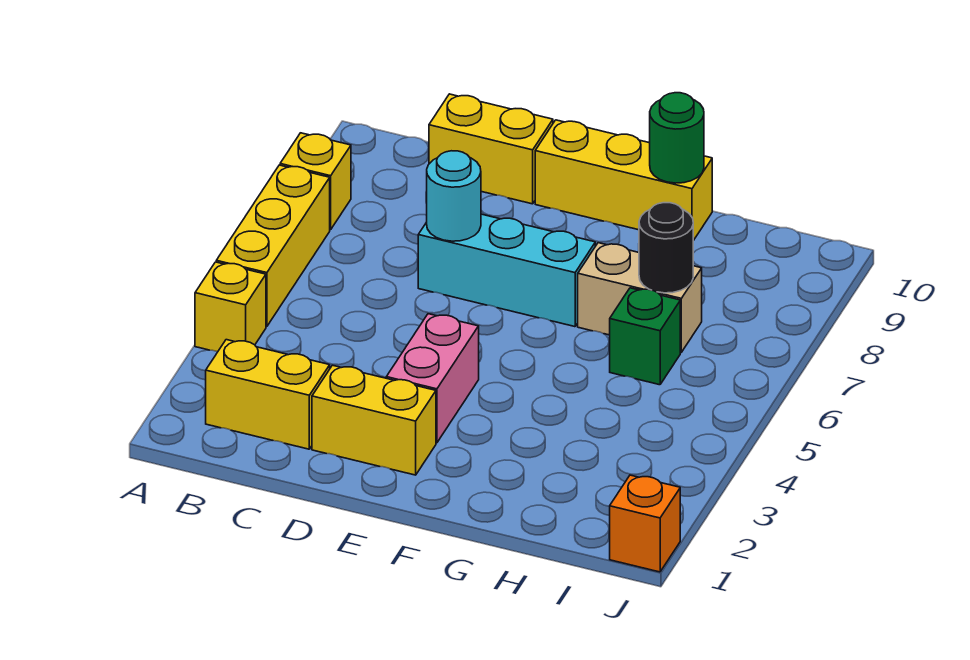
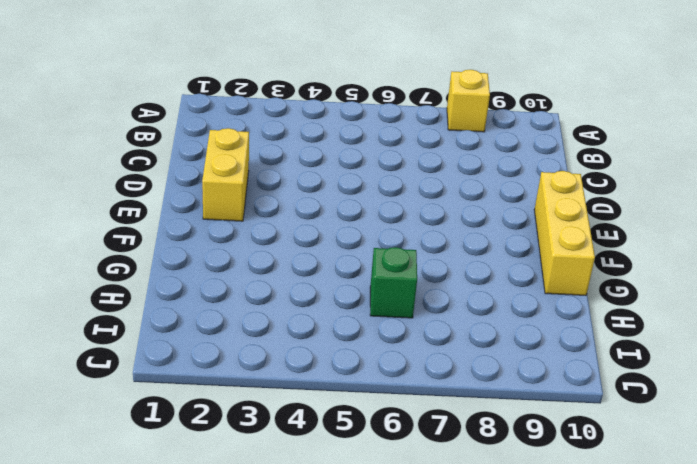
none -> yellow brick A4 level 1
none -> yellow brick A5:A7 level 1
none -> yellow brick B2:C2 level 1

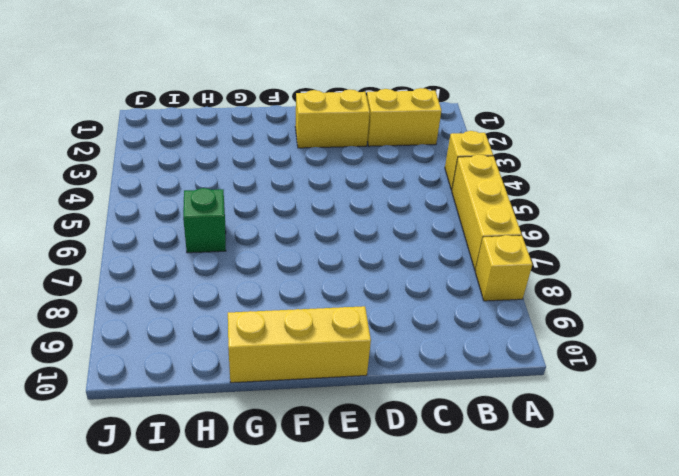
none -> yellow brick C10:D10 level 1
none -> cyan brick D7:F7 level 1
none -> pink brick E3:E4 level 1

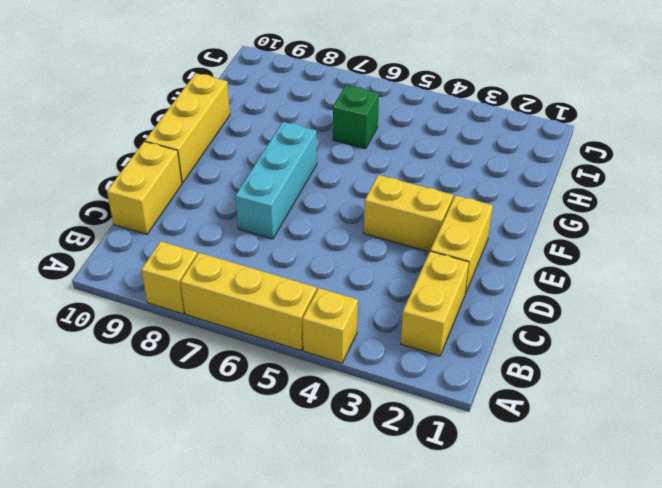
yellow brick E3:E4 level 1 -> pink brick E3:E4 level 1
none -> tan brick G7:H7 level 1
none -> orange brick J1 level 1
none -> cyan round brick D7 level 2

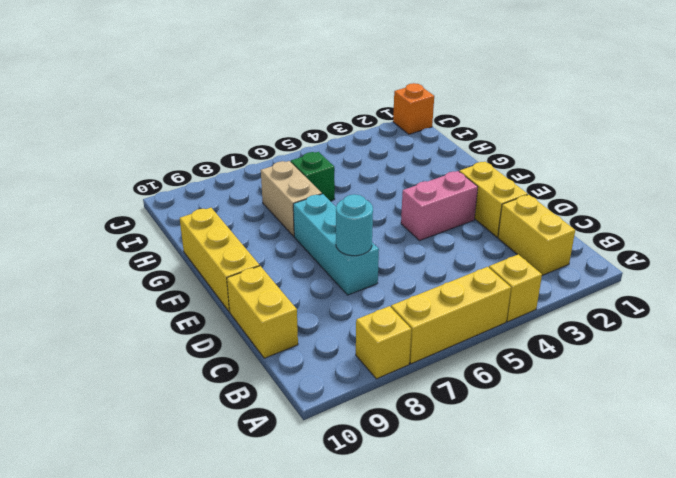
none -> green round brick G10 level 2
none -> black round brick H7 level 2

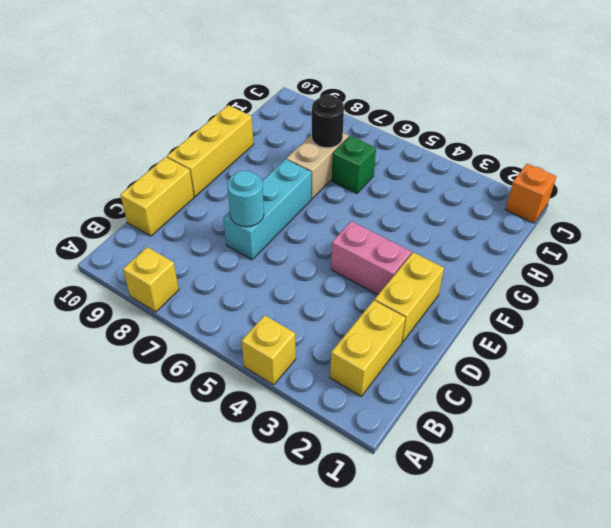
none -> yellow brick A5:A7 level 1
none -> green round brick G10 level 2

**TASK REQUIREMENTS**
Repeat the records exactly but leave out the images.

**COMPLETED EXERCISE**
none -> yellow brick A4 level 1
none -> yellow brick A5:A7 level 1
none -> yellow brick B2:C2 level 1

none -> yellow brick C10:D10 level 1
none -> cyan brick D7:F7 level 1
none -> pink brick E3:E4 level 1

yellow brick E3:E4 level 1 -> pink brick E3:E4 level 1
none -> tan brick G7:H7 level 1
none -> orange brick J1 level 1
none -> cyan round brick D7 level 2

none -> green round brick G10 level 2
none -> black round brick H7 level 2

none -> yellow brick A5:A7 level 1
none -> green round brick G10 level 2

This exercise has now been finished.